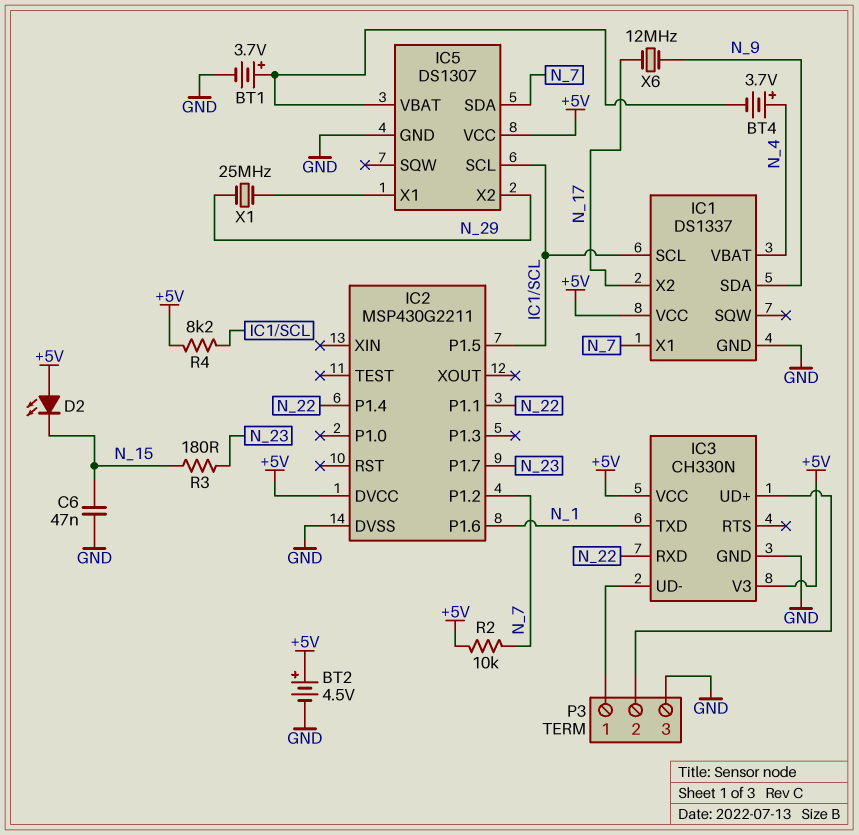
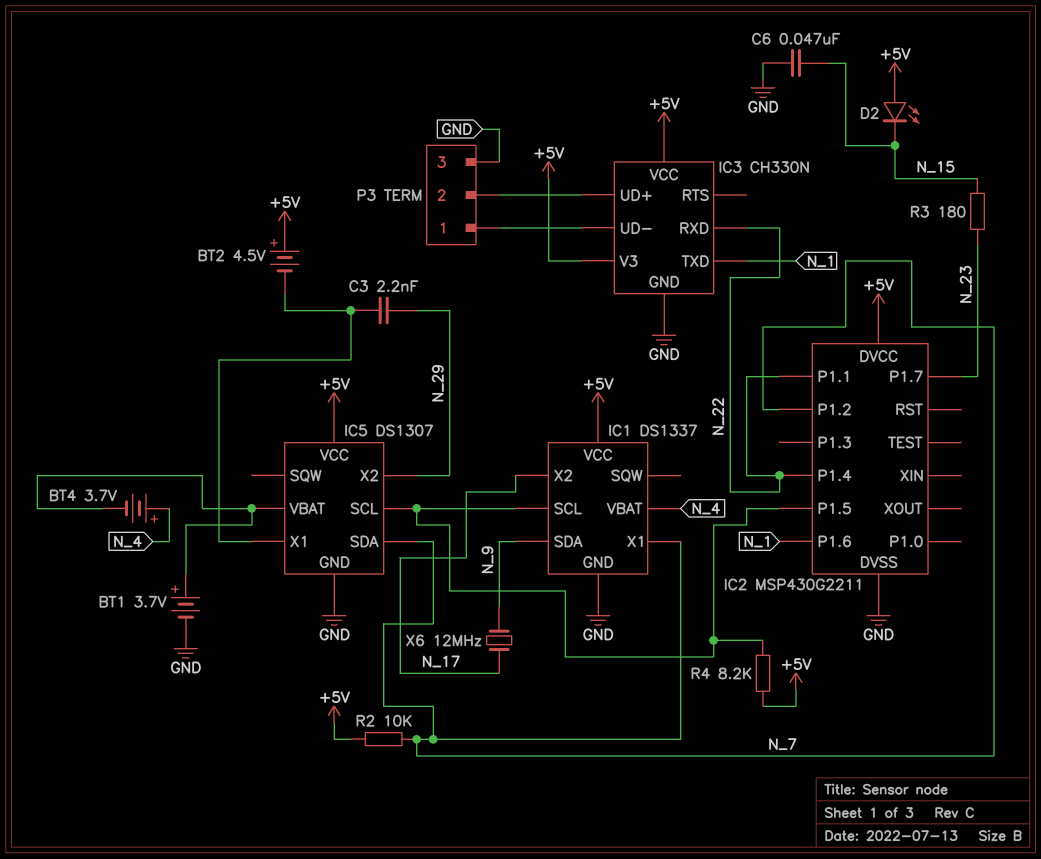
BT2: 4.5V (plus +5V, minus GND) -> 4.5V (plus +5V, minus IC5/X1)
C3: none -> 2.2nF (IC5/X1, N_29)
X1: 25MHz (IC5/X1, N_29) -> none

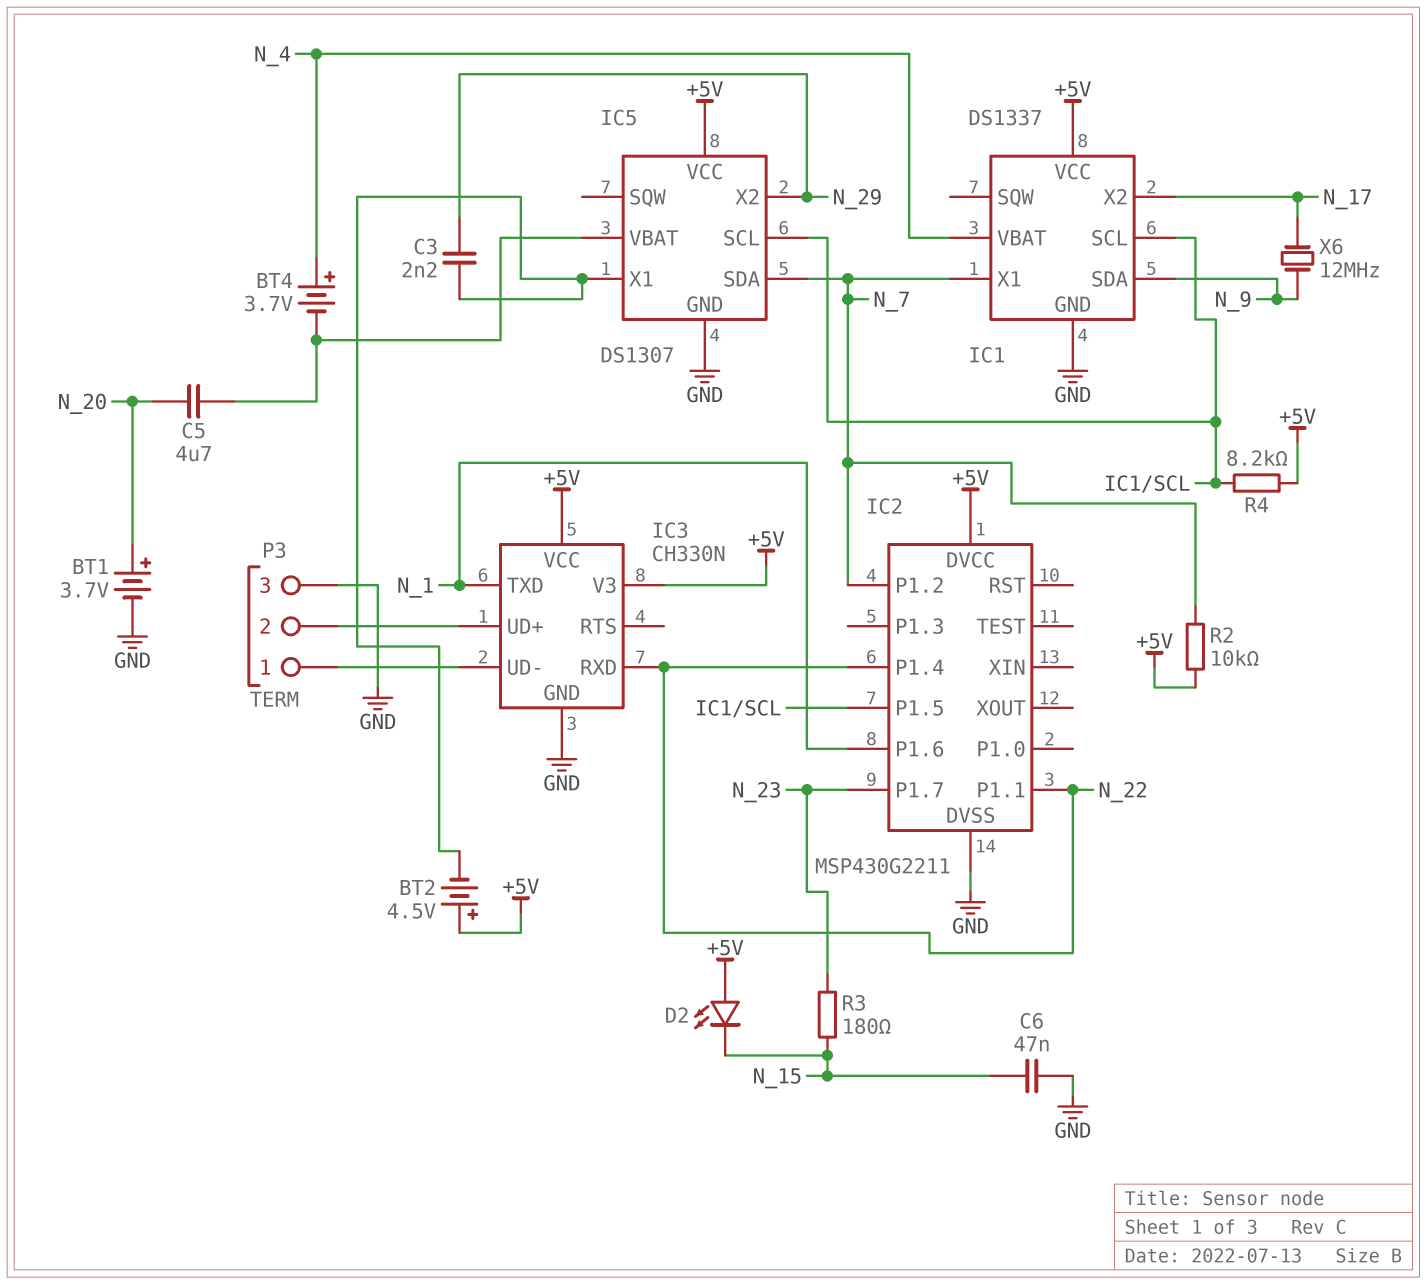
BT1: 3.7V (plus IC5/VBAT, minus GND) -> 3.7V (plus N_20, minus GND)
C5: none -> 4.7uF (IC5/VBAT, N_20)

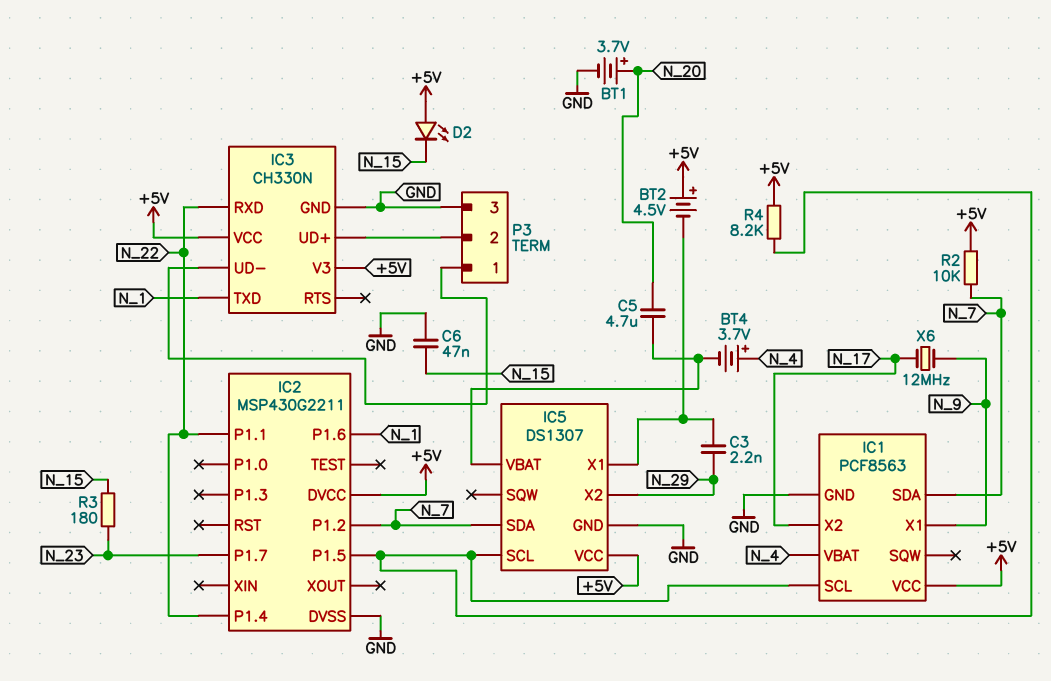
IC1: DS1337 -> PCF8563
IC1 pin SDA: N_9 -> N_7
IC1 pin X1: N_7 -> N_9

__Required work__. Starting at the line that contains "IC1: DS1337 -> PCF8563", repeat each line exactly through the last one in the listing. Include both of those lines and nothing more.

__Exercise output__.
IC1: DS1337 -> PCF8563
IC1 pin SDA: N_9 -> N_7
IC1 pin X1: N_7 -> N_9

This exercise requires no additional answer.